▼▼▼

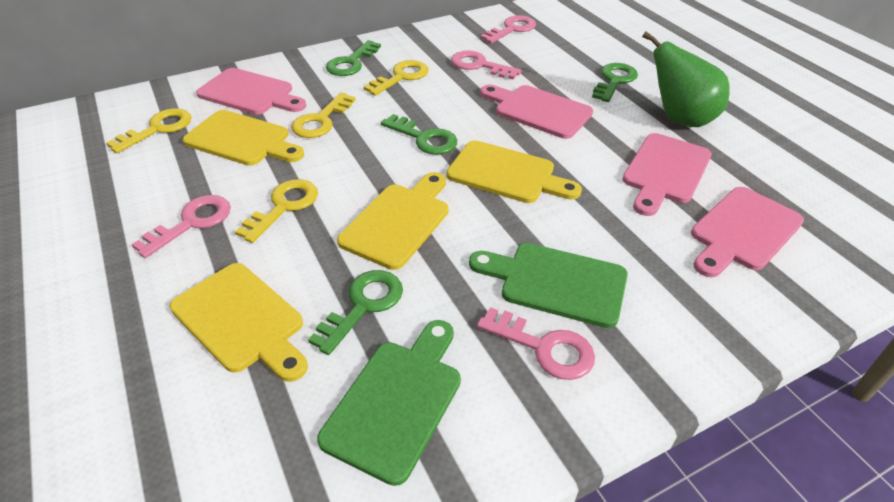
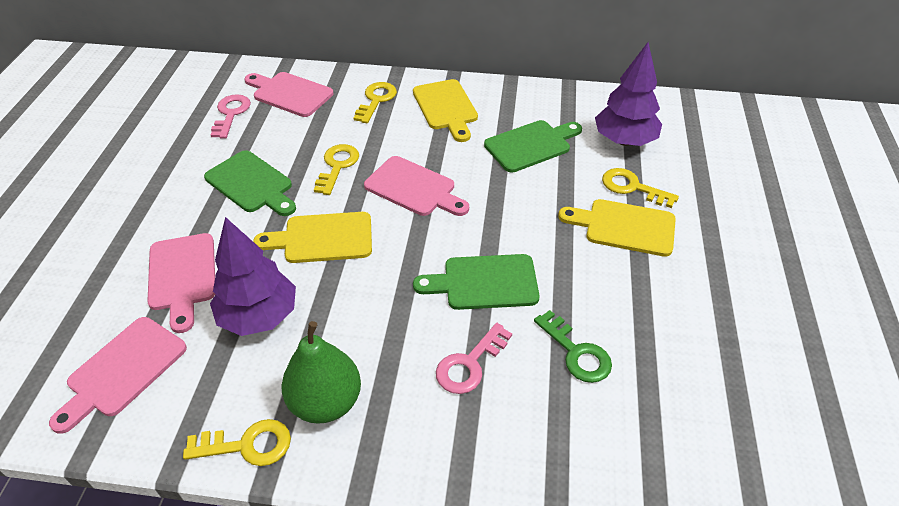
green cutting board: 2 -> 3
green key: 4 -> 1
pink key: 4 -> 2
purple tree: 0 -> 2
yellow cutting board: 4 -> 3

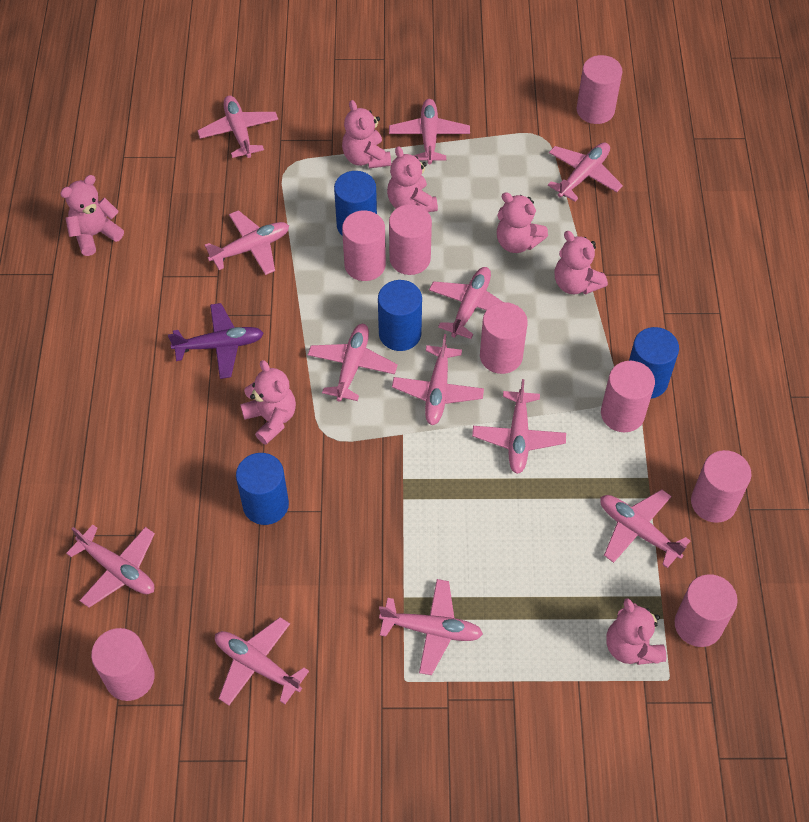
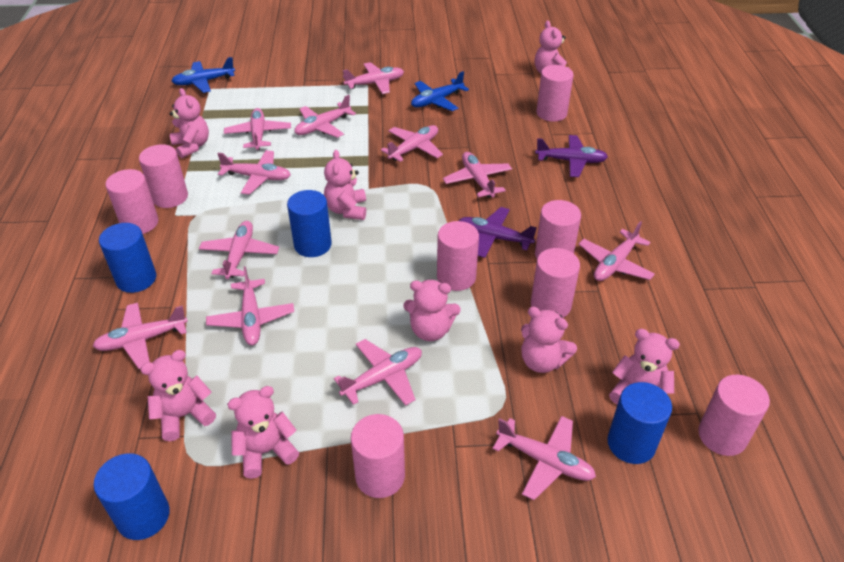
blue plane: 0 -> 2
pink teddy bear: 7 -> 8
purple plane: 1 -> 2

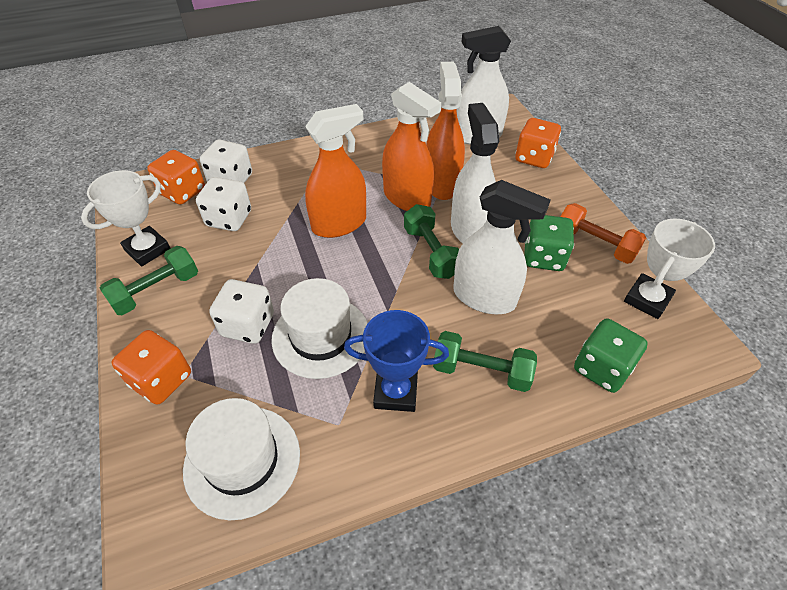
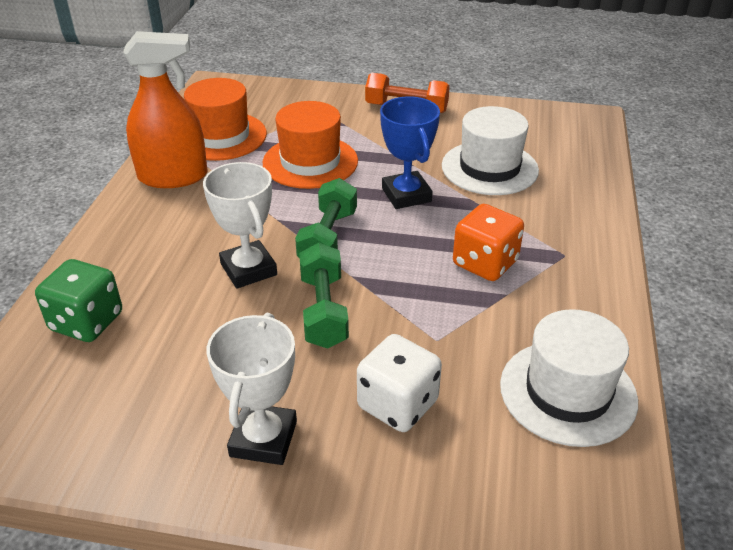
green dice: 2 -> 1
green dumbbell: 3 -> 2
orange dice: 3 -> 1
orange hat: 0 -> 2
orange spray bottle: 3 -> 1
white dice: 3 -> 1
white spray bottle: 3 -> 0

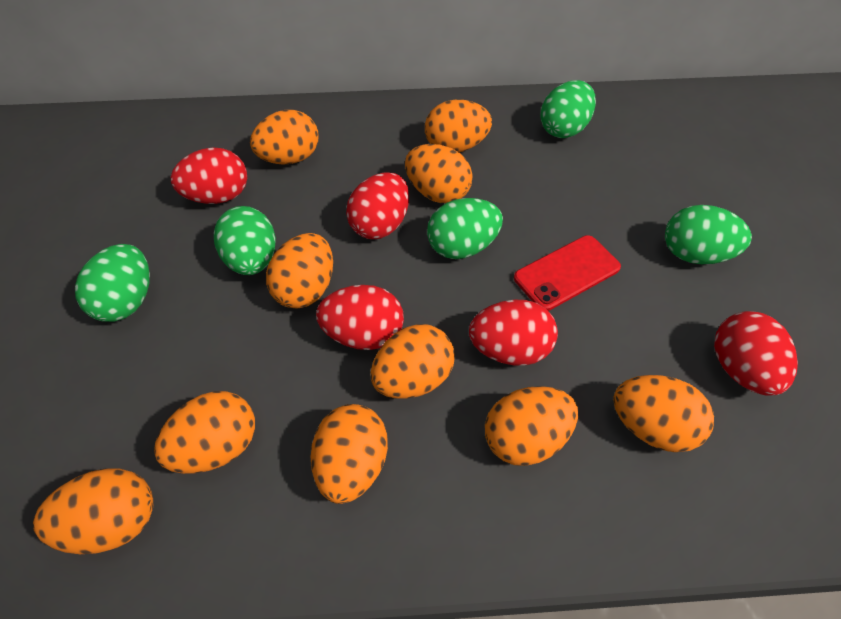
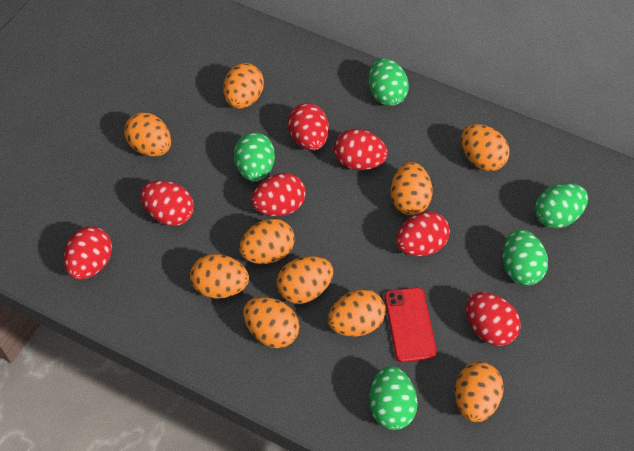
red egg: 5 -> 7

▲▲▲

INSTRUCTIONS TO FOLLOW -
Exclude all pictures and return precisely the lines from the one containing "orange hat: 0 -> 2" through the closing line of the data.

RESULT -
orange hat: 0 -> 2
orange spray bottle: 3 -> 1
white dice: 3 -> 1
white spray bottle: 3 -> 0

red egg: 5 -> 7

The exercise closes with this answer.